Read the lines below, and copy any that contain the string "purple".

**Supplied data**.

○ ○ ○ ○ ○

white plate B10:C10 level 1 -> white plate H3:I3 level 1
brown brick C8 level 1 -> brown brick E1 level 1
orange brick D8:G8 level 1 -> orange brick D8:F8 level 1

○ ○ ○ ○ ○

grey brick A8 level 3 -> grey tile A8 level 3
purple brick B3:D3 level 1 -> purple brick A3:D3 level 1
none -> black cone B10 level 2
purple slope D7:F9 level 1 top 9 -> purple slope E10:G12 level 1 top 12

○ ○ ○ ○ ○

**Solved problem**.
purple brick B3:D3 level 1 -> purple brick A3:D3 level 1
purple slope D7:F9 level 1 top 9 -> purple slope E10:G12 level 1 top 12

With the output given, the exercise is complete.